**THE PROBLEM**
Will you write out every line of text in the rows below, character for character, and leave the pictures out of your answer?

Stored records:
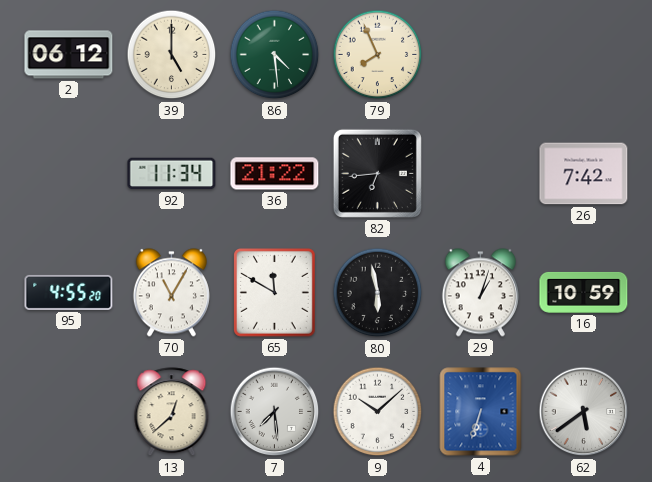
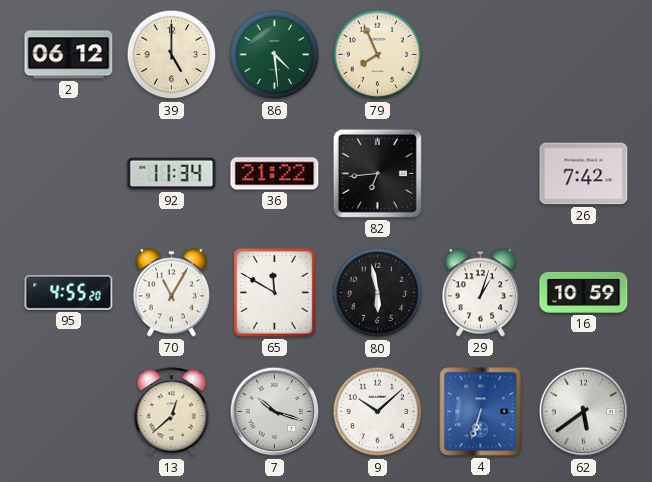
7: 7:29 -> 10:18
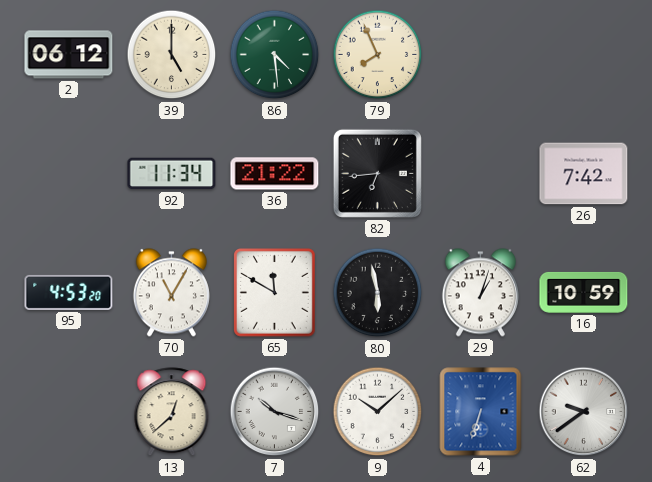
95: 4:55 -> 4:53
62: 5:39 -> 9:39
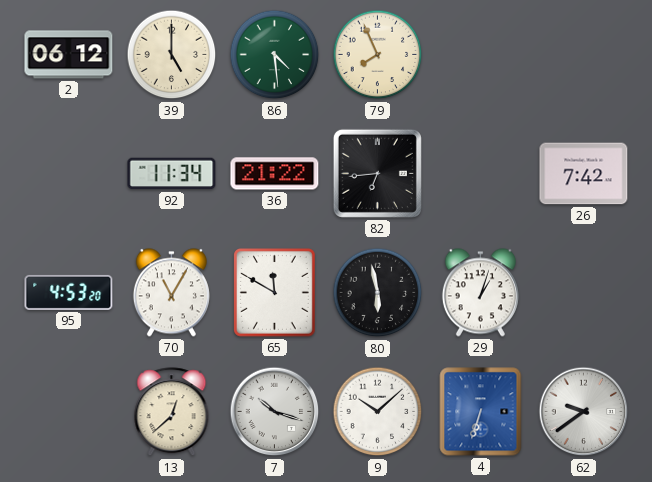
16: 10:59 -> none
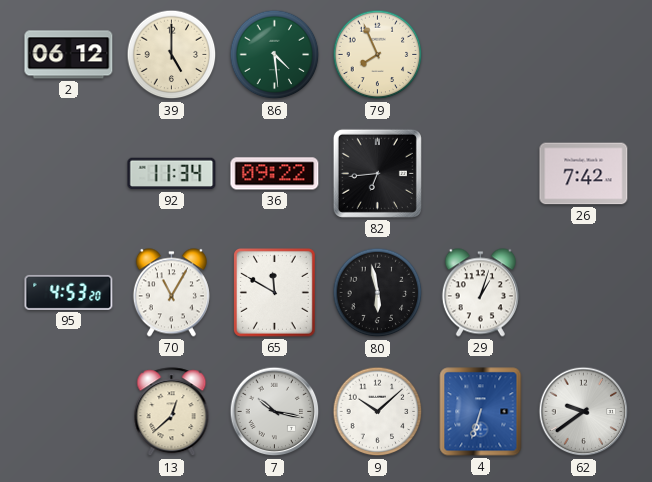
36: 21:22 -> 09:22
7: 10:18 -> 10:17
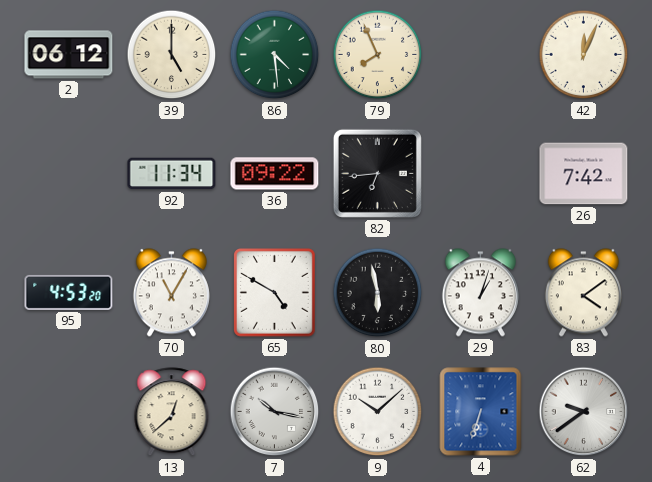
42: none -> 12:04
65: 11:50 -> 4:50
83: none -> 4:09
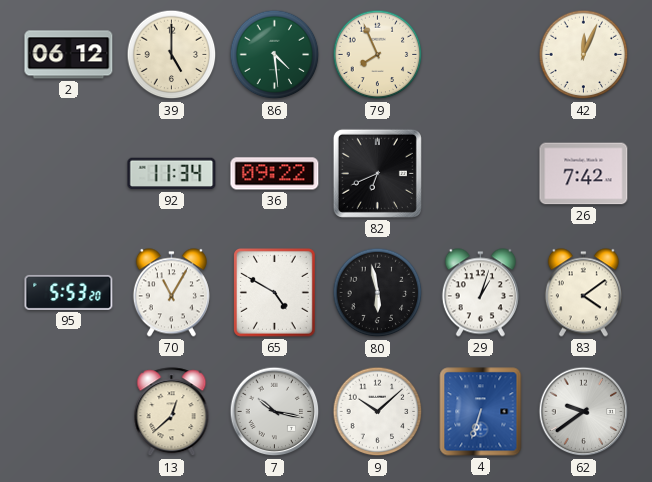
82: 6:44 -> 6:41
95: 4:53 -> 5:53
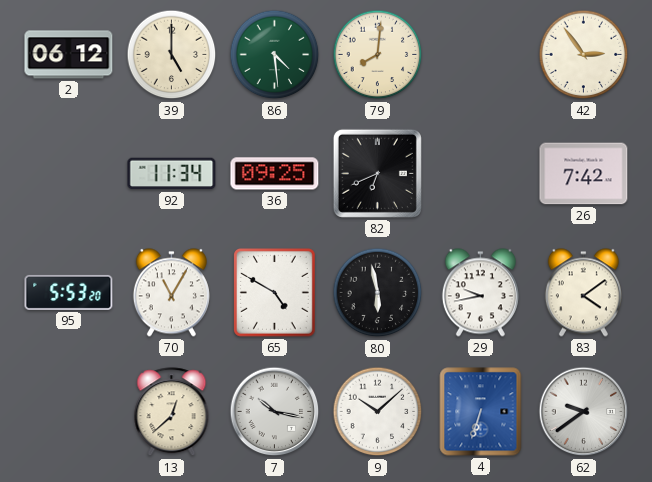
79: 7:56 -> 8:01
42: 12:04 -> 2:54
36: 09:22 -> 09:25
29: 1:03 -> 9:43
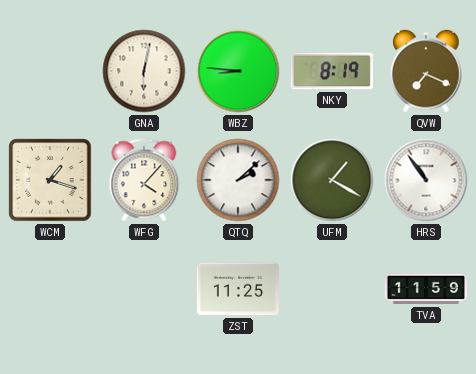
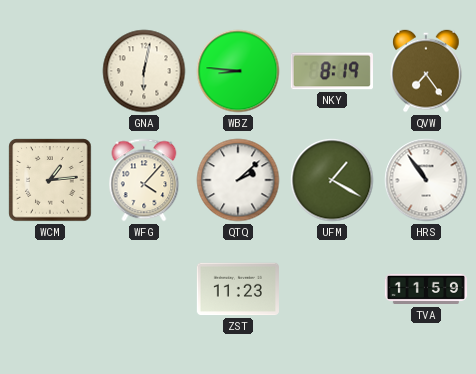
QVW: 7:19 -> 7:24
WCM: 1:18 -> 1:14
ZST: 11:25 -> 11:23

**RESPONSE TO THIS EXERCISE**
7: 7:29 -> 10:18
95: 4:55 -> 4:53
62: 5:39 -> 9:39
16: 10:59 -> none
36: 21:22 -> 09:22
7: 10:18 -> 10:17
42: none -> 12:04
65: 11:50 -> 4:50
83: none -> 4:09
82: 6:44 -> 6:41
95: 4:53 -> 5:53
79: 7:56 -> 8:01
42: 12:04 -> 2:54
36: 09:22 -> 09:25
29: 1:03 -> 9:43
QVW: 7:19 -> 7:24
WCM: 1:18 -> 1:14
ZST: 11:25 -> 11:23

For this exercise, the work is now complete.